» **ABOUT THIS TASK**
Return all of the data below verbatim and exclude every picture.

» **DATA EXCERPT**
● ● ● ●

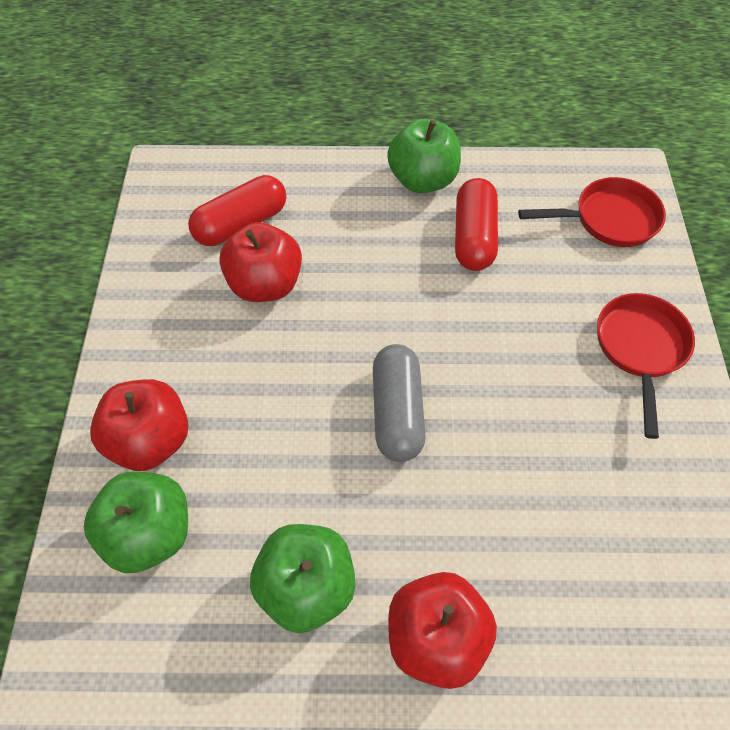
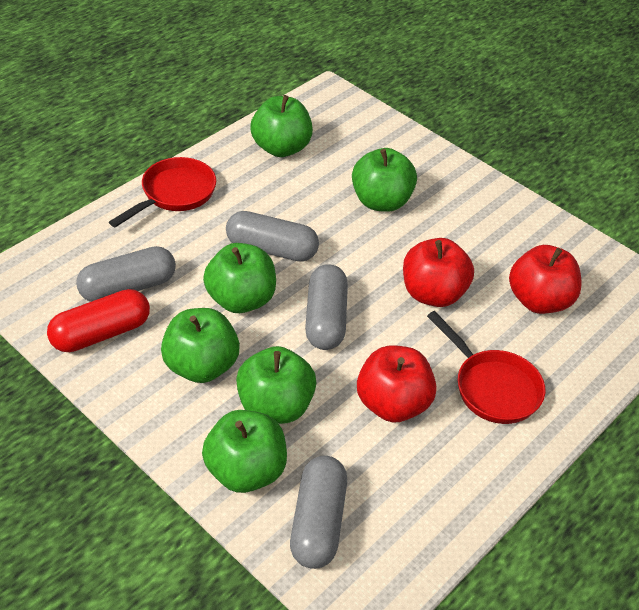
green apple: 3 -> 6
grey capsule: 1 -> 4
red capsule: 2 -> 1

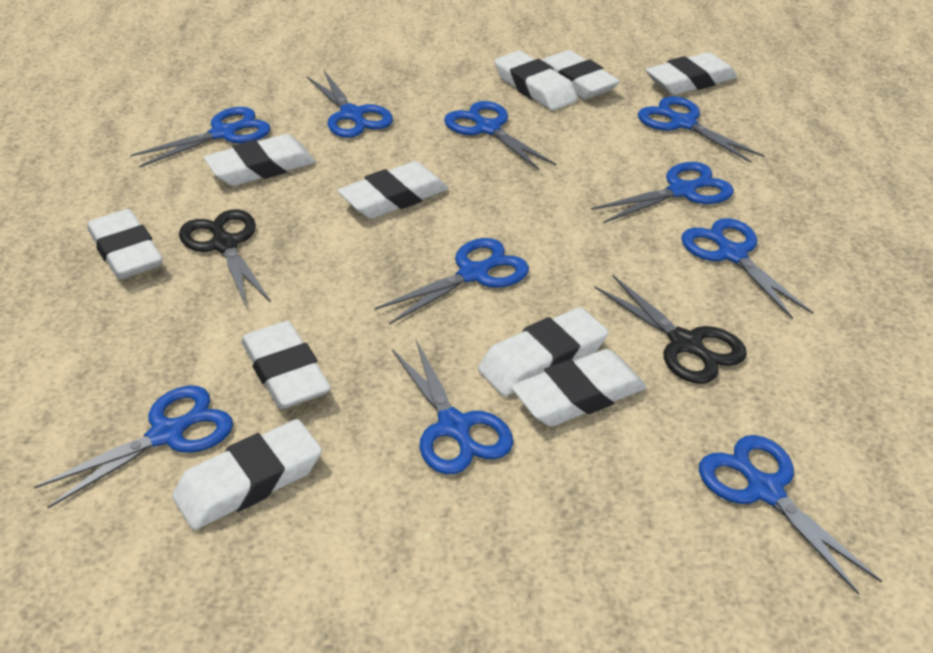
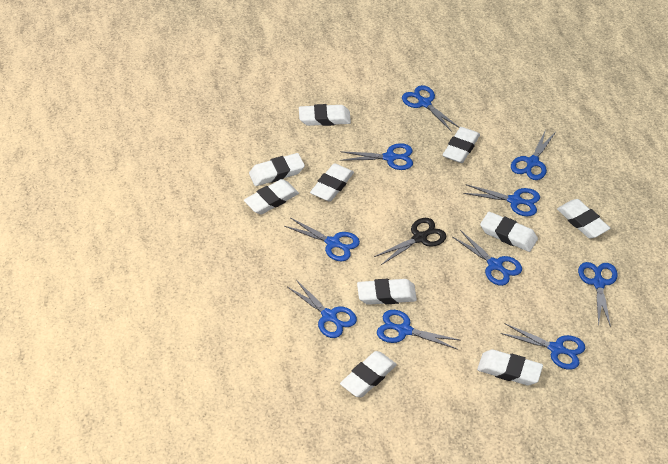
black scissors: 2 -> 1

● ● ● ●

» **YOUR SOLUTION**
green apple: 3 -> 6
grey capsule: 1 -> 4
red capsule: 2 -> 1

black scissors: 2 -> 1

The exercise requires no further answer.